== Segment start ==
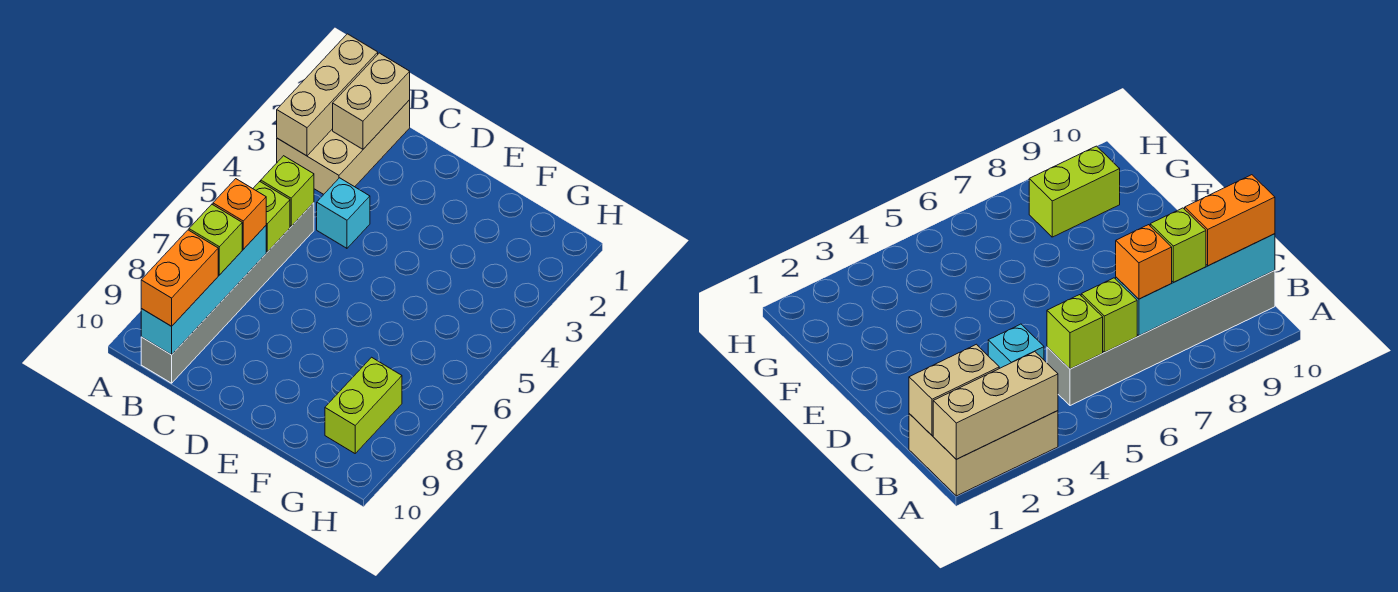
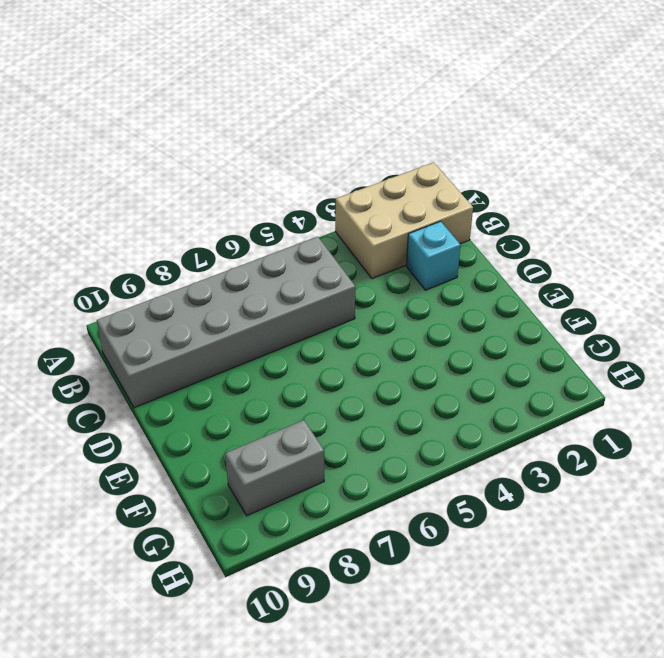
grey brick B5:C10 level 1 -> grey brick B5:B10 level 1
cyan brick C2 level 1 -> cyan brick C4 level 1
grey brick G8:G9 level 1 -> lime brick G8:G9 level 1
none -> tan brick A1:A3 level 2
none -> tan brick B1:B2 level 2
none -> lime brick B5 level 2

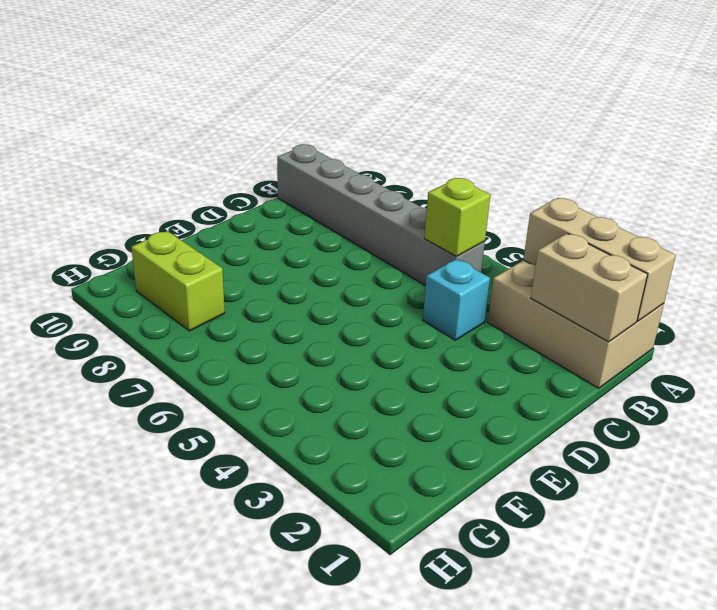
none -> lime brick B6 level 2
none -> cyan brick B7:B10 level 2
none -> orange brick B7 level 3

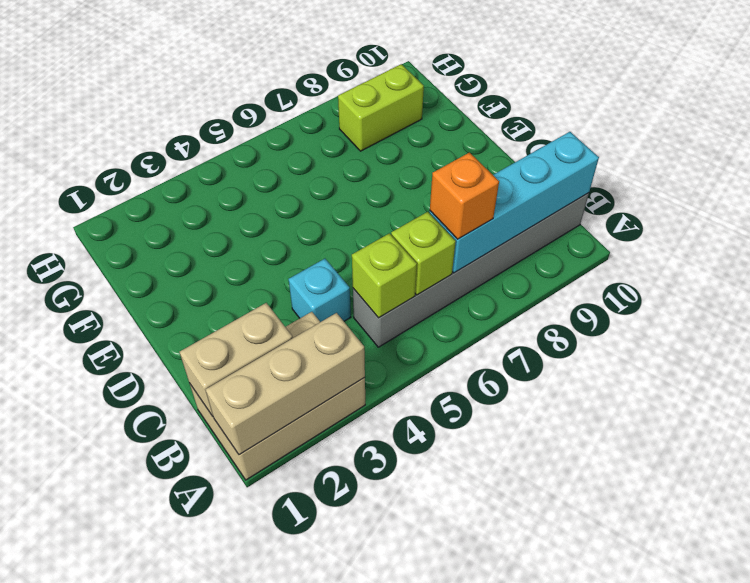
none -> lime brick B8 level 3
none -> orange brick B9:B10 level 3

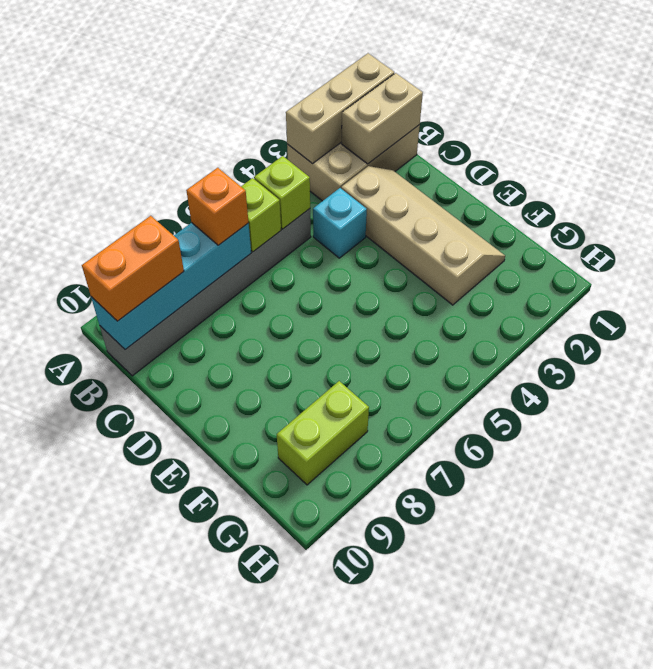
tan slope C2:F3 level 1 top 3 -> none
none -> lime brick B8 level 3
== Segment end ==
The pictures in the data should be omitted, and every remaining line set down exactly.

grey brick B5:C10 level 1 -> grey brick B5:B10 level 1
cyan brick C2 level 1 -> cyan brick C4 level 1
grey brick G8:G9 level 1 -> lime brick G8:G9 level 1
none -> tan brick A1:A3 level 2
none -> tan brick B1:B2 level 2
none -> lime brick B5 level 2

none -> lime brick B6 level 2
none -> cyan brick B7:B10 level 2
none -> orange brick B7 level 3

none -> lime brick B8 level 3
none -> orange brick B9:B10 level 3

tan slope C2:F3 level 1 top 3 -> none
none -> lime brick B8 level 3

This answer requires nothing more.